WHAT TO DO:
Task for the records below: please copy exactly, and only, the lines from the one containing "RELAY1 pin IN1: D4 -> D1" to the last line, both included, leaving out the pictures.

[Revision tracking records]

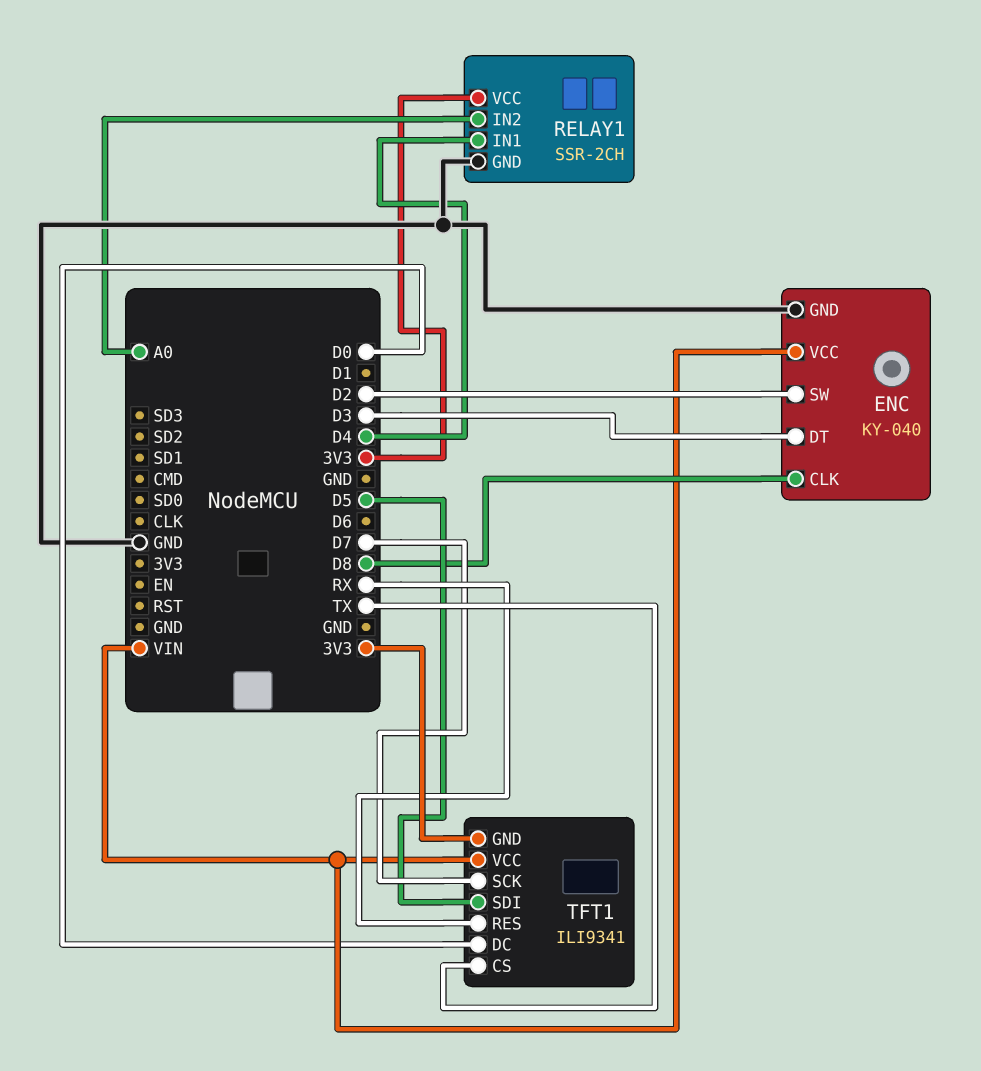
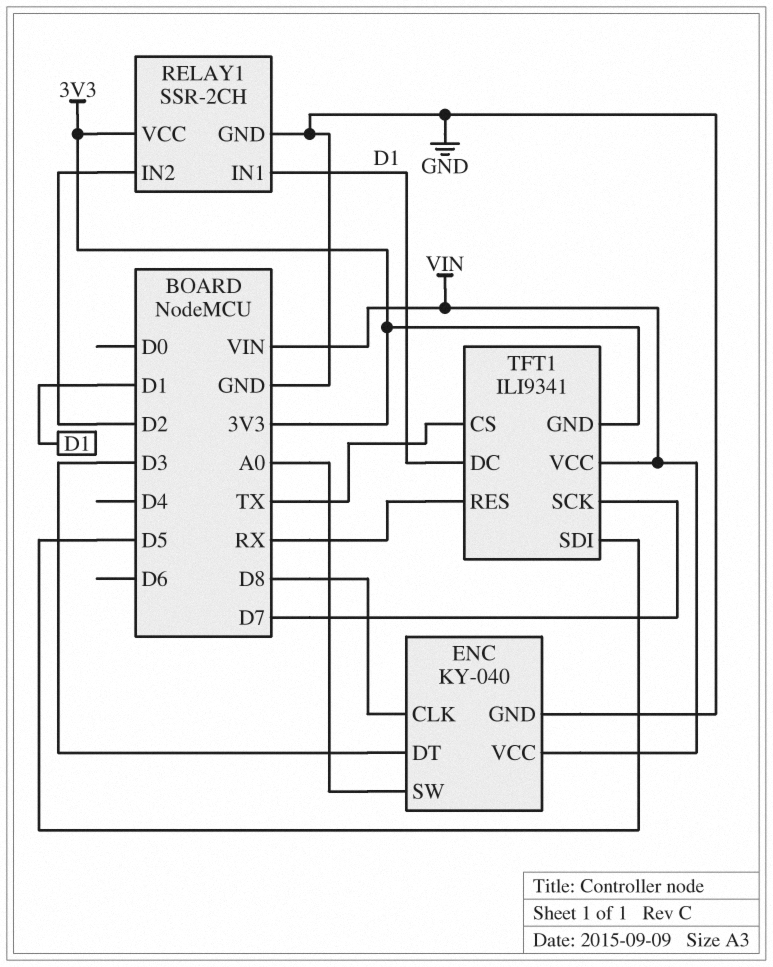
ENC pin SW: D2 -> A0
RELAY1 pin IN1: D4 -> D1
RELAY1 pin IN2: A0 -> D2
TFT1 pin DC: D0 -> D1

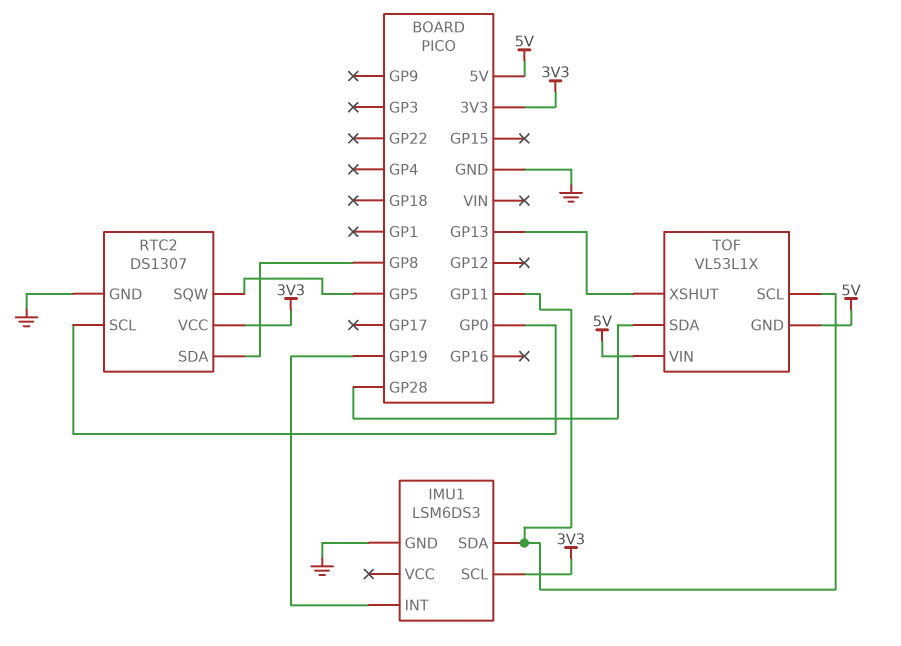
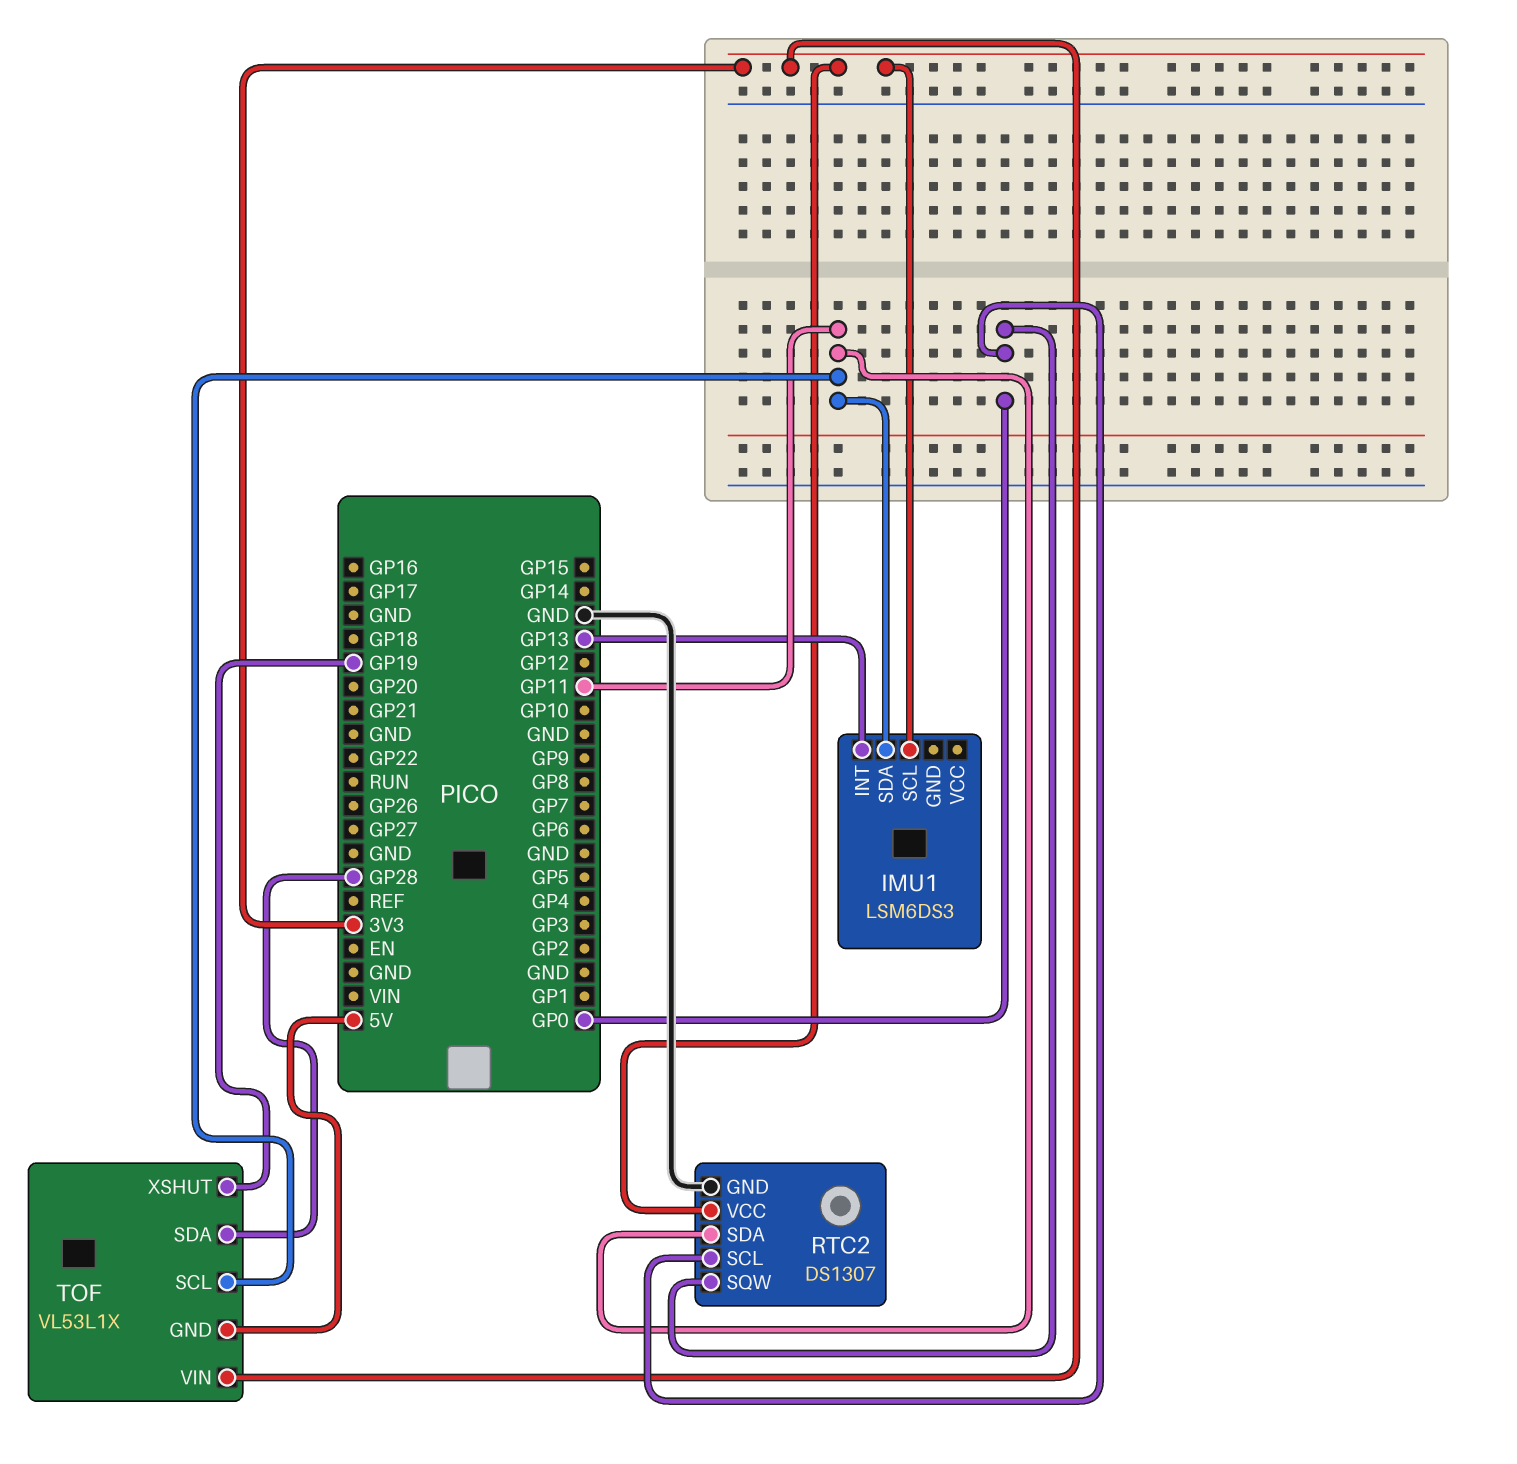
IMU1 pin GND: GND -> none
IMU1 pin INT: GP19 -> GP13
RTC2 pin SDA: GP8 -> GP11
RTC2 pin SQW: GP5 -> GP0
TOF pin VIN: 5V -> 3V3
TOF pin XSHUT: GP13 -> GP19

RESPONSE TO THE TASK:
RELAY1 pin IN1: D4 -> D1
RELAY1 pin IN2: A0 -> D2
TFT1 pin DC: D0 -> D1

IMU1 pin GND: GND -> none
IMU1 pin INT: GP19 -> GP13
RTC2 pin SDA: GP8 -> GP11
RTC2 pin SQW: GP5 -> GP0
TOF pin VIN: 5V -> 3V3
TOF pin XSHUT: GP13 -> GP19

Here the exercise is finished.